* **TASK DETAILS**
Look through the records and copy each line that has "building" in it.

=== Begin Enclosure ===

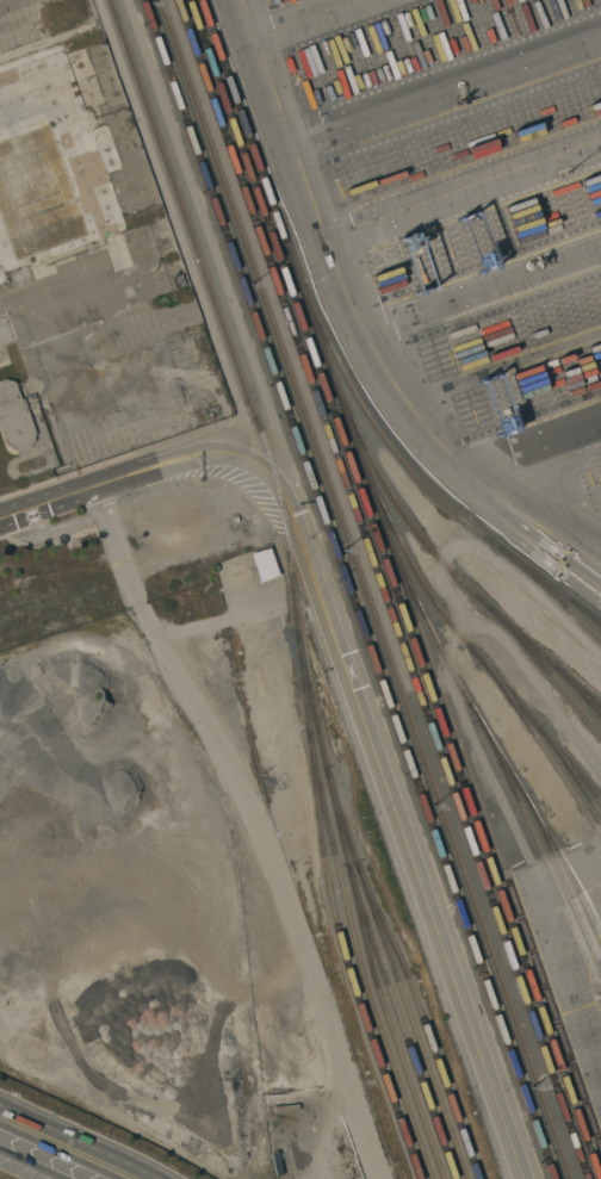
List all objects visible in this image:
road: (319, 20)
building: (77, 29)
railway: (198, 32)
road: (451, 96)
road: (306, 162)
railway: (253, 165)
building: (37, 184)
road: (469, 198)
building: (176, 281)
road: (483, 283)
road: (50, 296)
building: (32, 406)
building: (14, 419)
road: (534, 444)
road: (157, 467)
road: (468, 467)
railway: (412, 473)
railway: (438, 558)
building: (263, 564)
railway: (400, 573)
railway: (291, 583)
railway: (348, 589)
railway: (366, 589)
railway: (383, 589)
railway: (395, 589)
road: (325, 590)
railway: (550, 592)
railway: (585, 611)
railway: (461, 637)
railway: (545, 667)
railway: (577, 688)
railway: (489, 734)
railway: (542, 747)
railway: (571, 770)
road: (252, 827)
railway: (542, 853)
railway: (563, 877)
railway: (357, 907)
railway: (358, 956)
railway: (395, 972)
railway: (423, 1017)
railway: (399, 1021)
road: (77, 1142)
road: (57, 1152)
road: (21, 1168)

=== End Enclosure ===

* **EXPECTED ANSWER**
building: (77, 29)
building: (37, 184)
building: (176, 281)
building: (32, 406)
building: (14, 419)
building: (263, 564)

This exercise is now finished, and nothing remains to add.